+++ DATA FOR ANALYSIS +++

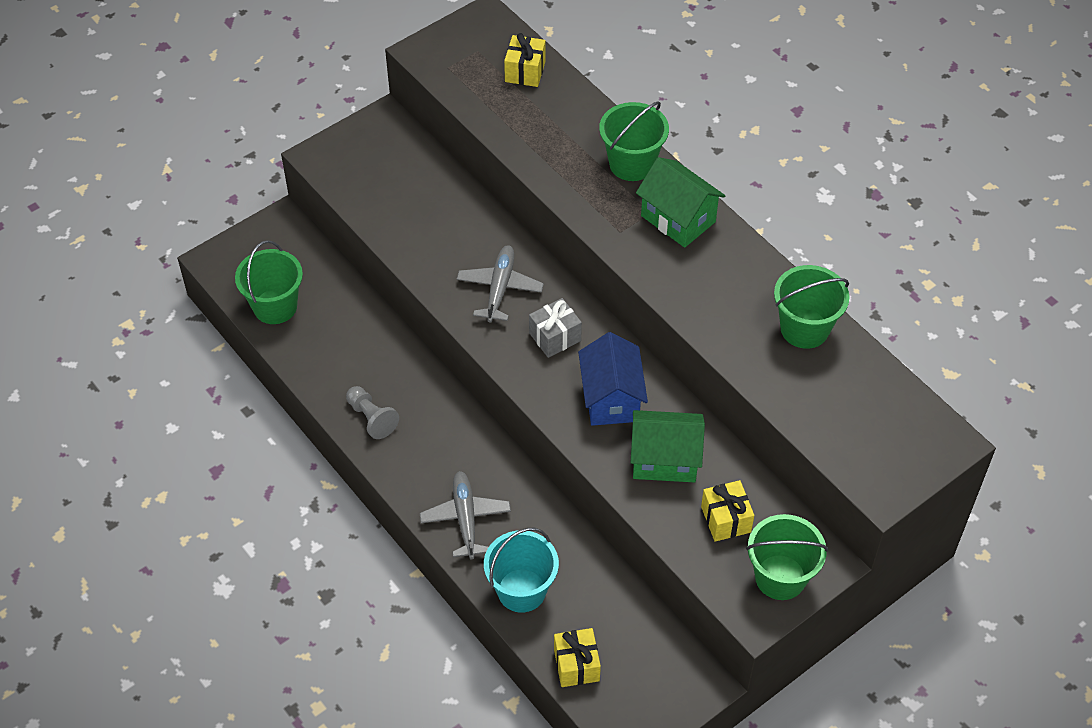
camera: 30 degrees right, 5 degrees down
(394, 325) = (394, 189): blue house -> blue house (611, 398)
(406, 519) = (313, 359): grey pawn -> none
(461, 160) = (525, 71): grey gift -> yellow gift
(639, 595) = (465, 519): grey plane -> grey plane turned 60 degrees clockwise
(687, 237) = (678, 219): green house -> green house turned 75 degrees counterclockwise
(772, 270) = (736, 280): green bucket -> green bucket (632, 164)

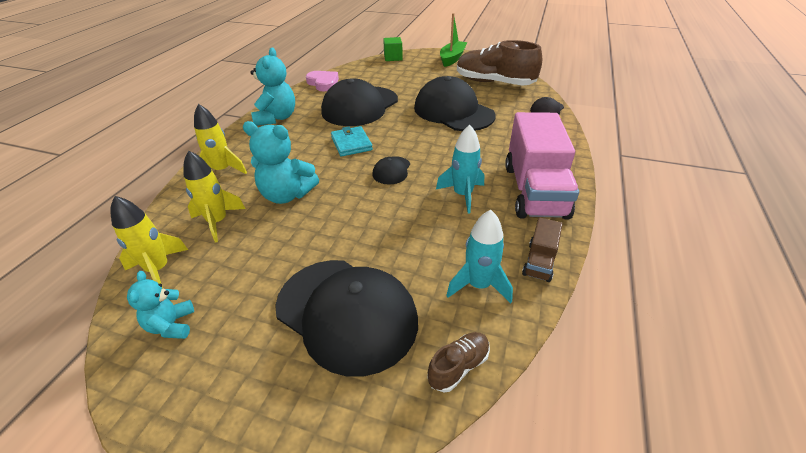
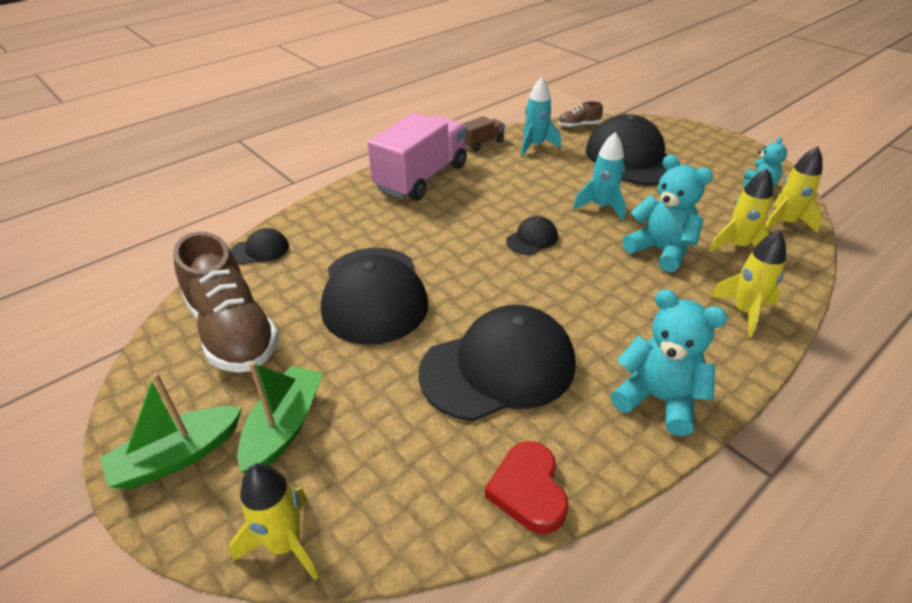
camera: 150 degrees left, 0 degrees up
(276, 118) = (658, 399): turquoise teddy bear -> turquoise teddy bear turned 90 degrees clockwise
(323, 83) = (528, 490): pink heart -> red heart
(351, 143) = (556, 292): turquoise wallet -> none
(393, 57) = (285, 544): green cube -> yellow rocket
(428, 71) = (284, 427): none -> green boat
(462, 195) = (486, 194): turquoise rocket -> turquoise rocket (601, 207)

+++

--- TASK REQUIREMENTS ---
When you copy the records above, keep every word exact and leave out the pictures they contain.

--- RESULT FOR THIS EXERCISE ---
camera: 30 degrees right, 5 degrees down
(394, 325) = (394, 189): blue house -> blue house (611, 398)
(406, 519) = (313, 359): grey pawn -> none
(461, 160) = (525, 71): grey gift -> yellow gift
(639, 595) = (465, 519): grey plane -> grey plane turned 60 degrees clockwise
(687, 237) = (678, 219): green house -> green house turned 75 degrees counterclockwise
(772, 270) = (736, 280): green bucket -> green bucket (632, 164)

camera: 150 degrees left, 0 degrees up
(276, 118) = (658, 399): turquoise teddy bear -> turquoise teddy bear turned 90 degrees clockwise
(323, 83) = (528, 490): pink heart -> red heart
(351, 143) = (556, 292): turquoise wallet -> none
(393, 57) = (285, 544): green cube -> yellow rocket
(428, 71) = (284, 427): none -> green boat
(462, 195) = (486, 194): turquoise rocket -> turquoise rocket (601, 207)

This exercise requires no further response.